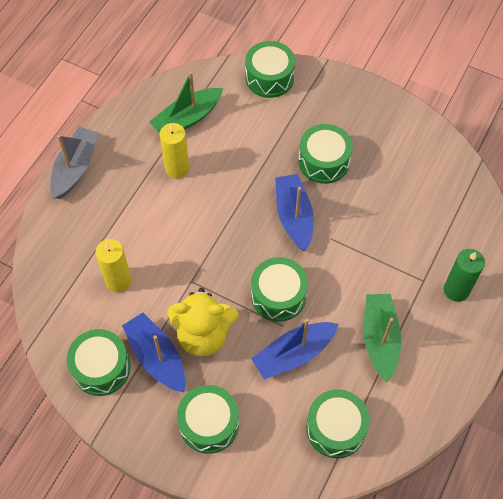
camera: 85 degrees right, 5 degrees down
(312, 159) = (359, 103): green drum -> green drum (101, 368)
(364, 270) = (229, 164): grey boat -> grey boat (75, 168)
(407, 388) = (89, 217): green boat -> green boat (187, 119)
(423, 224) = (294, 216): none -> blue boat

┄┄┄┄┄┄

* _Your objective_
Search the entries above for the string "green". Copy each line in which it appears.

* _Answer to the problem_
(312, 159) = (359, 103): green drum -> green drum (101, 368)
(407, 388) = (89, 217): green boat -> green boat (187, 119)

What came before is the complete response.